Requirement ▸ In the records below, repeat exactly the lines between the line holding "pink line: moved 1 px left, 2 px down" and the line holding "blue arrow: rotated 70 degrees clockwise", inclusive, and drop the pictures.

Shape state change listings ▸
══════════════════════════════

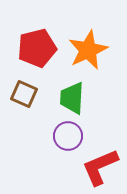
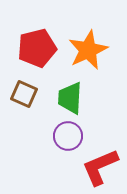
green trapezoid: moved 2 px left
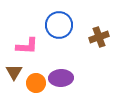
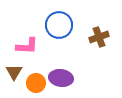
purple ellipse: rotated 10 degrees clockwise
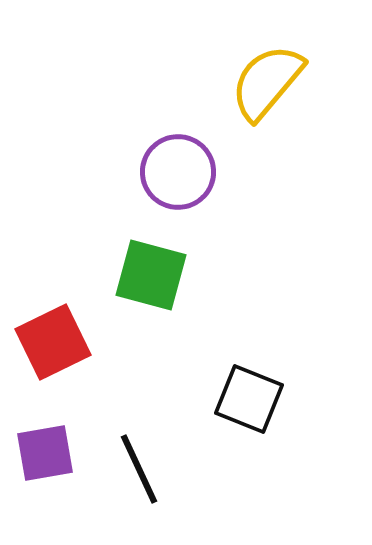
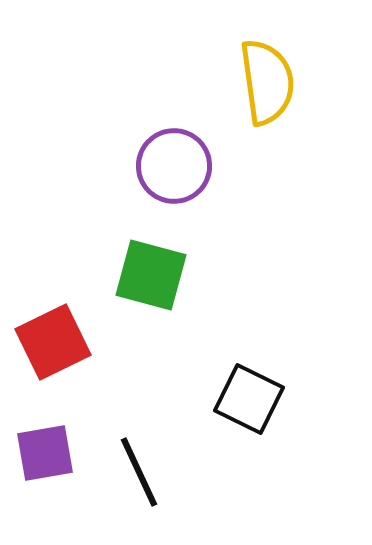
yellow semicircle: rotated 132 degrees clockwise
purple circle: moved 4 px left, 6 px up
black square: rotated 4 degrees clockwise
black line: moved 3 px down
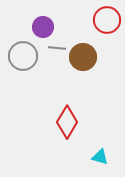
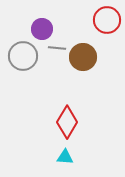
purple circle: moved 1 px left, 2 px down
cyan triangle: moved 35 px left; rotated 12 degrees counterclockwise
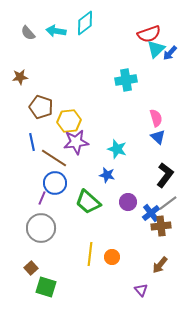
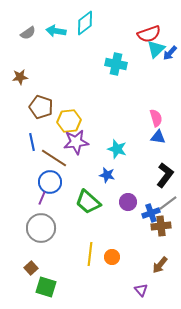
gray semicircle: rotated 84 degrees counterclockwise
cyan cross: moved 10 px left, 16 px up; rotated 20 degrees clockwise
blue triangle: rotated 35 degrees counterclockwise
blue circle: moved 5 px left, 1 px up
blue cross: rotated 18 degrees clockwise
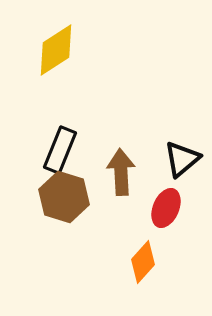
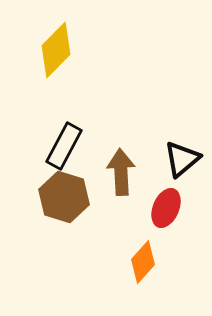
yellow diamond: rotated 12 degrees counterclockwise
black rectangle: moved 4 px right, 4 px up; rotated 6 degrees clockwise
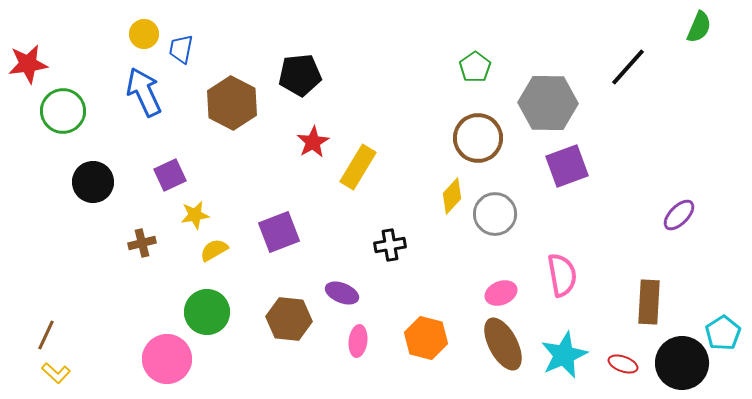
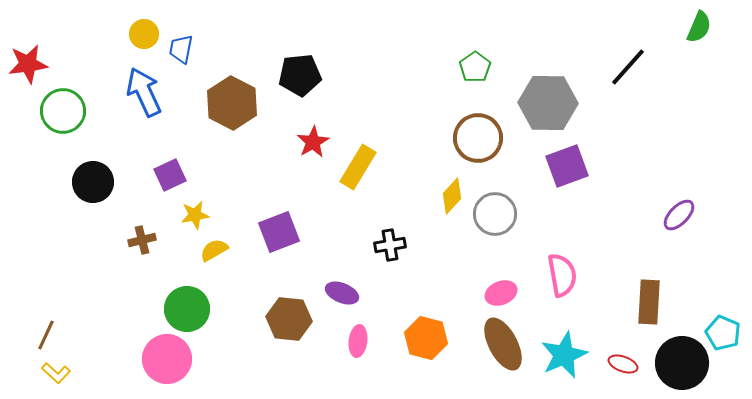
brown cross at (142, 243): moved 3 px up
green circle at (207, 312): moved 20 px left, 3 px up
cyan pentagon at (723, 333): rotated 16 degrees counterclockwise
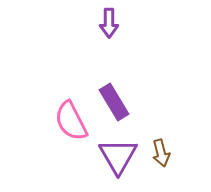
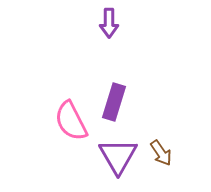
purple rectangle: rotated 48 degrees clockwise
brown arrow: rotated 20 degrees counterclockwise
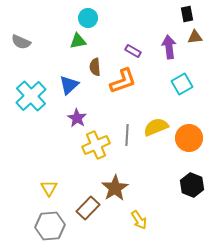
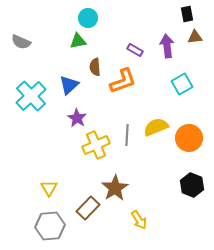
purple arrow: moved 2 px left, 1 px up
purple rectangle: moved 2 px right, 1 px up
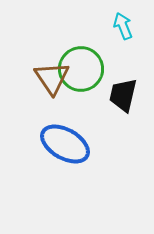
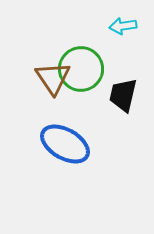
cyan arrow: rotated 76 degrees counterclockwise
brown triangle: moved 1 px right
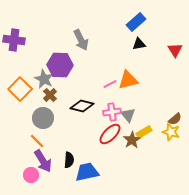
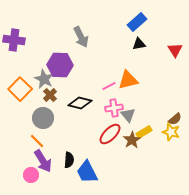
blue rectangle: moved 1 px right
gray arrow: moved 3 px up
pink line: moved 1 px left, 2 px down
black diamond: moved 2 px left, 3 px up
pink cross: moved 2 px right, 4 px up
blue trapezoid: rotated 105 degrees counterclockwise
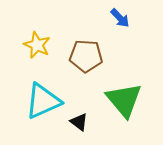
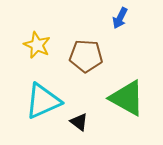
blue arrow: rotated 70 degrees clockwise
green triangle: moved 3 px right, 2 px up; rotated 21 degrees counterclockwise
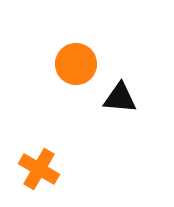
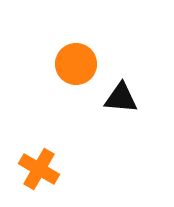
black triangle: moved 1 px right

══════════════════════════════

Result for this task ▸
pink line: moved 1 px left, 2 px down
black diamond: moved 2 px left, 3 px up
pink cross: moved 2 px right, 4 px up
blue trapezoid: rotated 105 degrees counterclockwise
blue arrow: rotated 70 degrees clockwise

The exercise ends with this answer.